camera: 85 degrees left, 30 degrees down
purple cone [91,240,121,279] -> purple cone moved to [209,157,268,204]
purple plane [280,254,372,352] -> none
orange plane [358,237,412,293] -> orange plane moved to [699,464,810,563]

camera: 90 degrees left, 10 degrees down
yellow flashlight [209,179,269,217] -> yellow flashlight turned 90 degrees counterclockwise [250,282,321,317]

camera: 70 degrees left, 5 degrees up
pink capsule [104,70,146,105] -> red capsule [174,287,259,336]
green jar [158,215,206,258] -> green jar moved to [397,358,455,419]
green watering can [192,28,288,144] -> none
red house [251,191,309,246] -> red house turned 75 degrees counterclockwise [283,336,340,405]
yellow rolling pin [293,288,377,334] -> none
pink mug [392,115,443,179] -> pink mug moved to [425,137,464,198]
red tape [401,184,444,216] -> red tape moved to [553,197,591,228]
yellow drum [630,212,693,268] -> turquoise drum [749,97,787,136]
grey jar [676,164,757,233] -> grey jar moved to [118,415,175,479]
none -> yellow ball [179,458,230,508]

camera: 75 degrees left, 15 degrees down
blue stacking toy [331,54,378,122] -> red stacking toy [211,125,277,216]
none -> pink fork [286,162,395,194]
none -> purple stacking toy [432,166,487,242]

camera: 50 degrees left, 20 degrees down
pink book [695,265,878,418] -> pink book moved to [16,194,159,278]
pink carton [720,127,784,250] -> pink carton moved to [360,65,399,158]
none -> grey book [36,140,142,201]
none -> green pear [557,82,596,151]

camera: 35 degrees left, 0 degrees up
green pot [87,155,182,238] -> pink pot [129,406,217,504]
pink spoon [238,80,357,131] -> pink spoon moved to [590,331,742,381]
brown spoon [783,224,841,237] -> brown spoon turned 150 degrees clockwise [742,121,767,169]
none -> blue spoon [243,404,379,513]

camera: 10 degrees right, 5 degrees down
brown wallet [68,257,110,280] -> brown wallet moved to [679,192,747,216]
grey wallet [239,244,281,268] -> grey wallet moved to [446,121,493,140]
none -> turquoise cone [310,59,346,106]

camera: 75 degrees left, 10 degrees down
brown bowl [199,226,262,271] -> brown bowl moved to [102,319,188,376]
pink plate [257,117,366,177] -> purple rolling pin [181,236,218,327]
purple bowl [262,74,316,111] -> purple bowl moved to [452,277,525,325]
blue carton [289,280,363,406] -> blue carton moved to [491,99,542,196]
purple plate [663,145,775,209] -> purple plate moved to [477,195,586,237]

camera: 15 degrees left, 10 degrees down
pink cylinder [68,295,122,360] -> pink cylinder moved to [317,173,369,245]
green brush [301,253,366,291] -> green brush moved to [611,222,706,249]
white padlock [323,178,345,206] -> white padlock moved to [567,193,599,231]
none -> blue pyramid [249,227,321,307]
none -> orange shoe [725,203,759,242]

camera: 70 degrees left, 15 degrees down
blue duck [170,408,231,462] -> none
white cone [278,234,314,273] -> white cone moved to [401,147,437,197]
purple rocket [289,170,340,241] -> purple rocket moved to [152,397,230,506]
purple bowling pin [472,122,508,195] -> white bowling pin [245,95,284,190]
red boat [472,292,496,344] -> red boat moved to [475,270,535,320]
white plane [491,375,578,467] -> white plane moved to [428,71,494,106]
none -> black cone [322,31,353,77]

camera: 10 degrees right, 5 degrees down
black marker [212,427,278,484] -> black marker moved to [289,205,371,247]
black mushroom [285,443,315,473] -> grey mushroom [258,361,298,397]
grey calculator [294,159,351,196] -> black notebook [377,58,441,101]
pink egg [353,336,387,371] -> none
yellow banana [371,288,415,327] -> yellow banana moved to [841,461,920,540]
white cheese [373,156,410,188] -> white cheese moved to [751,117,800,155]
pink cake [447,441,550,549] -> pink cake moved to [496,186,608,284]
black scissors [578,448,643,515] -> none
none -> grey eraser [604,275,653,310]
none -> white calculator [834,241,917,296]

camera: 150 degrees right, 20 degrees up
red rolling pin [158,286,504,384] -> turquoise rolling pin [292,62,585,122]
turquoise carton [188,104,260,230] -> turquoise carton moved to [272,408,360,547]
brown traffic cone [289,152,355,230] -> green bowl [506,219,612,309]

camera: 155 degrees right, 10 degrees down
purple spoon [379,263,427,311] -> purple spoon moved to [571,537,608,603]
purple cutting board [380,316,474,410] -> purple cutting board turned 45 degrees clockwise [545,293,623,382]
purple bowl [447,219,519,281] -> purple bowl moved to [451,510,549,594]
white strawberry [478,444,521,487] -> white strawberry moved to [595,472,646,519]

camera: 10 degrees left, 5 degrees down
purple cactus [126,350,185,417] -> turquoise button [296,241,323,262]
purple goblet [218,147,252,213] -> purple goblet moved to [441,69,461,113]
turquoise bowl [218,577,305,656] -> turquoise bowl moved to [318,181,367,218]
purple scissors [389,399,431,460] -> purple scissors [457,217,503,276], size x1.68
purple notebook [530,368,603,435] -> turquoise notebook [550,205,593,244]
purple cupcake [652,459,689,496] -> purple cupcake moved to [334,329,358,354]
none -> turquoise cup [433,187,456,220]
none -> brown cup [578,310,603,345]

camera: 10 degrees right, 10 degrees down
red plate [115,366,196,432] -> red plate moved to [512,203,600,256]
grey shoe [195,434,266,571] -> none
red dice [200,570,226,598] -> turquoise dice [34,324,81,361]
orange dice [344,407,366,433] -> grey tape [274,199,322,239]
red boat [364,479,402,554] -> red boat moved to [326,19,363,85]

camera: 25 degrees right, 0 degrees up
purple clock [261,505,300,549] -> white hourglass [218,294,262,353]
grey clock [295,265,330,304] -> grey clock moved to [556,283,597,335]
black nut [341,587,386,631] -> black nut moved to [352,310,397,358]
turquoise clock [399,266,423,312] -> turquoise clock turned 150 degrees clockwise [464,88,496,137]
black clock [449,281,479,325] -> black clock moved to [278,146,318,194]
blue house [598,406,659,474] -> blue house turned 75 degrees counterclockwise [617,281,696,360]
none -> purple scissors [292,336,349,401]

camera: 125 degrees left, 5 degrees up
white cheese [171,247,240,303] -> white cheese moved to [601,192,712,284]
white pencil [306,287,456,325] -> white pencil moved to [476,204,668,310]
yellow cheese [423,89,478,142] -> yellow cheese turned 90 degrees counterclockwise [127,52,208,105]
================================
**DIRECTIONS**: In the listing above, find the line with "white cone [278,234,314,273]" and the line with "yellow banana [371,288,415,327]", then print exactly those two lines and every line between them, and nothing more.

**ANSWER FOR THE TASK**:
white cone [278,234,314,273] -> white cone moved to [401,147,437,197]
purple rocket [289,170,340,241] -> purple rocket moved to [152,397,230,506]
purple bowling pin [472,122,508,195] -> white bowling pin [245,95,284,190]
red boat [472,292,496,344] -> red boat moved to [475,270,535,320]
white plane [491,375,578,467] -> white plane moved to [428,71,494,106]
none -> black cone [322,31,353,77]

camera: 10 degrees right, 5 degrees down
black marker [212,427,278,484] -> black marker moved to [289,205,371,247]
black mushroom [285,443,315,473] -> grey mushroom [258,361,298,397]
grey calculator [294,159,351,196] -> black notebook [377,58,441,101]
pink egg [353,336,387,371] -> none
yellow banana [371,288,415,327] -> yellow banana moved to [841,461,920,540]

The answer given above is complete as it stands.